### Materials provided
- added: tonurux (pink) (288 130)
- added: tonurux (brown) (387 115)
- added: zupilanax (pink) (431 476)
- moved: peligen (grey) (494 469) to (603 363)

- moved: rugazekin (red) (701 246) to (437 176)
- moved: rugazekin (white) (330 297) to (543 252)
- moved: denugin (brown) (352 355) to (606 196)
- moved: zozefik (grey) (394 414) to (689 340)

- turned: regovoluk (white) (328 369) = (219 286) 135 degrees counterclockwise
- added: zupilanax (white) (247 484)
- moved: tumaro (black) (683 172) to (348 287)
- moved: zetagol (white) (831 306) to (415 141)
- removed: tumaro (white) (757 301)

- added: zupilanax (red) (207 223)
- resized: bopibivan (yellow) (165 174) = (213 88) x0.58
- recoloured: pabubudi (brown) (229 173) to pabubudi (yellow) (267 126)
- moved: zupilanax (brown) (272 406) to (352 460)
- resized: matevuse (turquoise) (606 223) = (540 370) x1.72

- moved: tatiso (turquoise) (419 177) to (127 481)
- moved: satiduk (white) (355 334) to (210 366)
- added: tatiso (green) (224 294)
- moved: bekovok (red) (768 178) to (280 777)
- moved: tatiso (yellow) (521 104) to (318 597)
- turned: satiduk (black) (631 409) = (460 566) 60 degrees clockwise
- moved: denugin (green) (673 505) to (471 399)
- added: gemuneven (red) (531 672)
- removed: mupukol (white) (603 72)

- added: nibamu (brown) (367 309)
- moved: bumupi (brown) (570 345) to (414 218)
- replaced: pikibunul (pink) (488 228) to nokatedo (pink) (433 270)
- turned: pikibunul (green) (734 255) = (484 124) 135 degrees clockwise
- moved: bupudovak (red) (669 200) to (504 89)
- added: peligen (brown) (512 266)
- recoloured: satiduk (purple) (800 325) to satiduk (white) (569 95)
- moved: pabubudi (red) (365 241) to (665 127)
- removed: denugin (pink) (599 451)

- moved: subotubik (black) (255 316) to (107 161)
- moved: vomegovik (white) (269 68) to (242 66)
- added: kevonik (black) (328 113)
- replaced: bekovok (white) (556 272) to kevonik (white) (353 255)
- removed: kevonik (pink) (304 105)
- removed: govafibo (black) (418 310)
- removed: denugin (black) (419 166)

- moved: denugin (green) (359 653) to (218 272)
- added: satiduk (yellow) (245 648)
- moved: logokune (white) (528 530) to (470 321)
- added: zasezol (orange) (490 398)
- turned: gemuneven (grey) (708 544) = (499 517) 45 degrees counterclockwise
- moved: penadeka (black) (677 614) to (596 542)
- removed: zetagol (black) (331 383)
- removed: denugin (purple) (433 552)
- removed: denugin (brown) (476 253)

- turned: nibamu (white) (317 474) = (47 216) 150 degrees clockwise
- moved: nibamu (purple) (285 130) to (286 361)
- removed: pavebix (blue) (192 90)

### Work to be completed
Only lines of the data holding the word "tonurux" go in the answer. Please copy each of them.

### Task response
- added: tonurux (pink) (288 130)
- added: tonurux (brown) (387 115)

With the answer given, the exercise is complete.